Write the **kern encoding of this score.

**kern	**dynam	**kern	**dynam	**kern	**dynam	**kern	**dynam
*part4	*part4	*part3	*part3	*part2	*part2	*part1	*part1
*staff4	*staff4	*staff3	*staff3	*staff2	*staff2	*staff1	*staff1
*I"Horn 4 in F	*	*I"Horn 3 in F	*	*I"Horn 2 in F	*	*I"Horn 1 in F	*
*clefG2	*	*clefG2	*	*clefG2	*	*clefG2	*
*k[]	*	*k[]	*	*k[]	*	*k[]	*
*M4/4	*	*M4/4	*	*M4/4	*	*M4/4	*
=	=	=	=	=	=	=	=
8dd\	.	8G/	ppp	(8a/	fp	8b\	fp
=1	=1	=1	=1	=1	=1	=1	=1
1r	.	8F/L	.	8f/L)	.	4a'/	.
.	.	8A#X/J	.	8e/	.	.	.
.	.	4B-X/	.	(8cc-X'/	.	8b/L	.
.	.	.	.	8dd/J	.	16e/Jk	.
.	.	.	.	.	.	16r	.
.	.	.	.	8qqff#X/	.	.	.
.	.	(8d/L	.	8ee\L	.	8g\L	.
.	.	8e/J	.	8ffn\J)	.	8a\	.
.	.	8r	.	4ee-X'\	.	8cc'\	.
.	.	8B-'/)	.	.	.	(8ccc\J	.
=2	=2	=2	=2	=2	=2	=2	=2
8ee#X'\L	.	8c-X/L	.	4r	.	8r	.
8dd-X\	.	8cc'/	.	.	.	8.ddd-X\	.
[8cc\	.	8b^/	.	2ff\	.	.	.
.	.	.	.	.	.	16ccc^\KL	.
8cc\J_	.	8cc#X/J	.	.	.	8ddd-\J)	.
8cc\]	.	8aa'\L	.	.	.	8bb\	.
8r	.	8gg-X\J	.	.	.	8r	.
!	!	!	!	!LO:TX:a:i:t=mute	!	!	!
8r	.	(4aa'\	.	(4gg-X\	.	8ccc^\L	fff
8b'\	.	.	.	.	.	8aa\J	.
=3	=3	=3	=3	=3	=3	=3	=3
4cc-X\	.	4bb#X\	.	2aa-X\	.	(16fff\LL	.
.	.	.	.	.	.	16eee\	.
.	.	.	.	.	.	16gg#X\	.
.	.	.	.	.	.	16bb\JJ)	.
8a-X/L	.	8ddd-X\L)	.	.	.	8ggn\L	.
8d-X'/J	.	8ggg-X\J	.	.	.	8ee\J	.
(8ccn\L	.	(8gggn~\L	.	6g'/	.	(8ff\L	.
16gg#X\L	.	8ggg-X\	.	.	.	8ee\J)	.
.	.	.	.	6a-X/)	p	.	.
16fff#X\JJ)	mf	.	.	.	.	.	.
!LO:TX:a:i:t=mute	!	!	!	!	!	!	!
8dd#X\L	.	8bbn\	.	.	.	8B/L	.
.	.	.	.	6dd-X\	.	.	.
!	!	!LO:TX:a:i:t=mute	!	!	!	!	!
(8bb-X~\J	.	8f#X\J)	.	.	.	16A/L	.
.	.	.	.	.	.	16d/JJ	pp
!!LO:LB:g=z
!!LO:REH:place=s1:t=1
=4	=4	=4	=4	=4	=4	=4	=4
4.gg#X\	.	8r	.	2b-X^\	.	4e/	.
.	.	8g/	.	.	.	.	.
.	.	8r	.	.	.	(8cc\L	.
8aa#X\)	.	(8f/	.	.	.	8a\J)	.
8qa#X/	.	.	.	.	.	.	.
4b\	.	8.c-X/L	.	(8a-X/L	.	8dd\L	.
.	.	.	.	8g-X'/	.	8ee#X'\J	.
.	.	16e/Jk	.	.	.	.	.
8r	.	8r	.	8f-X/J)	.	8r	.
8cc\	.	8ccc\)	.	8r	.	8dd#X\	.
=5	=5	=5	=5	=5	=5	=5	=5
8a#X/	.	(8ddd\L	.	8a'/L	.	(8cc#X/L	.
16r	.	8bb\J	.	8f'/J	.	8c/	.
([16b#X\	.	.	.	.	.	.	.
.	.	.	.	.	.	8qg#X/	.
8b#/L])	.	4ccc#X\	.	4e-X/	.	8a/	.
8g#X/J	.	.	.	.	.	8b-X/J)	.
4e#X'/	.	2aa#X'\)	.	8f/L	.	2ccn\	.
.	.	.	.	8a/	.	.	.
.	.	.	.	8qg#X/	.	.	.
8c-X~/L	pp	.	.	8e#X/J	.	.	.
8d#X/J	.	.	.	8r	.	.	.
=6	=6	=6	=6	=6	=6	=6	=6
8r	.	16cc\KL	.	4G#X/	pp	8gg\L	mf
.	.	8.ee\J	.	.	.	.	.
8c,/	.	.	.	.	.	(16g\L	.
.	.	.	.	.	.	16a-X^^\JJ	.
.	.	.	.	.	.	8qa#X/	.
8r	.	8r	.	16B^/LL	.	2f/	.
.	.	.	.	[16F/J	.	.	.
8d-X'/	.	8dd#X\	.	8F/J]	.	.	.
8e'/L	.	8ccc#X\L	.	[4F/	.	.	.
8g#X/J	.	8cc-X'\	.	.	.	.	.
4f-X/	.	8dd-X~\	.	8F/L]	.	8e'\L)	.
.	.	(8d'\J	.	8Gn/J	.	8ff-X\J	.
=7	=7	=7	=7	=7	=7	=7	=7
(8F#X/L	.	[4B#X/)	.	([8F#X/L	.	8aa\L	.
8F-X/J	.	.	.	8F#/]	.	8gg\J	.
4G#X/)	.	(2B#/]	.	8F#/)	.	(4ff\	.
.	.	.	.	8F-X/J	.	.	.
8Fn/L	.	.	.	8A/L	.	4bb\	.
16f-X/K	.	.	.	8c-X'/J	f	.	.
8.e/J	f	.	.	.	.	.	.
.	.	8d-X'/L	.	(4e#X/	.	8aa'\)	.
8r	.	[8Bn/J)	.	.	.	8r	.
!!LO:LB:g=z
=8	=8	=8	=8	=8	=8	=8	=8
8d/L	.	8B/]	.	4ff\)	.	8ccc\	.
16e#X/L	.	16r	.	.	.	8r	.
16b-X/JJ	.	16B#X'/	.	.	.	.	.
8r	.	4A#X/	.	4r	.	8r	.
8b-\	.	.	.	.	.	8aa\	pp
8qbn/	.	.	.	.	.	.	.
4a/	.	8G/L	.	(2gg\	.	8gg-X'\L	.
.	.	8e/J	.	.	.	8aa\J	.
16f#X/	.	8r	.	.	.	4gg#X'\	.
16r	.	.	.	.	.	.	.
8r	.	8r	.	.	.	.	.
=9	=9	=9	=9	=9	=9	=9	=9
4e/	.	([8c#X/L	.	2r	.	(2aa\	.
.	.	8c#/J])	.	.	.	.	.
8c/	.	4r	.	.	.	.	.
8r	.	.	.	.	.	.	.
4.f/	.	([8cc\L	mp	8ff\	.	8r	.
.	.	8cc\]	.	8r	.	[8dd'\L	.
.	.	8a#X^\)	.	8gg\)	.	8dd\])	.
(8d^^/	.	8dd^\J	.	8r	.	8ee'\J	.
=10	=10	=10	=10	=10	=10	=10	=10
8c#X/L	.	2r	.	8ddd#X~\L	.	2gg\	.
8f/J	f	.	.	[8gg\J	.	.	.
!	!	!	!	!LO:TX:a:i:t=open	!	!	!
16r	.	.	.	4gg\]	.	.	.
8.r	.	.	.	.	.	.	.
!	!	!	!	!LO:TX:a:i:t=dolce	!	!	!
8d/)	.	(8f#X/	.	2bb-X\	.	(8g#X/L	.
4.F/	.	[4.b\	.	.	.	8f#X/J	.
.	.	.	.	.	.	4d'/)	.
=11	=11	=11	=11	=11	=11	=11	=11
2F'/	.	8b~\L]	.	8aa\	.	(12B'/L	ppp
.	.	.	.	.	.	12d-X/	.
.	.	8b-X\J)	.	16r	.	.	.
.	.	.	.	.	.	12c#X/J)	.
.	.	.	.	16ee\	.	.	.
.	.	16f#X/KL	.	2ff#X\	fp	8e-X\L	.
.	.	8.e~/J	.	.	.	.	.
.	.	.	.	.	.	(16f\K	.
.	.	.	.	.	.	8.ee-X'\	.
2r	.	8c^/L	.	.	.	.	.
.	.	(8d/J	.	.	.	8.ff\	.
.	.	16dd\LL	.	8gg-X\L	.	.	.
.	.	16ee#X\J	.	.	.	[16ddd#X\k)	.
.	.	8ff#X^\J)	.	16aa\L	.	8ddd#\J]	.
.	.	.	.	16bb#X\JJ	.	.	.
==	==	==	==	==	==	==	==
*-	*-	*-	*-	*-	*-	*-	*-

-------------------------

§ **Given request**
Work out how many lines of the data contain the string "kern", treating uppercase and lowercase letters as different, and give only that number.

§ **Result for this exercise**
2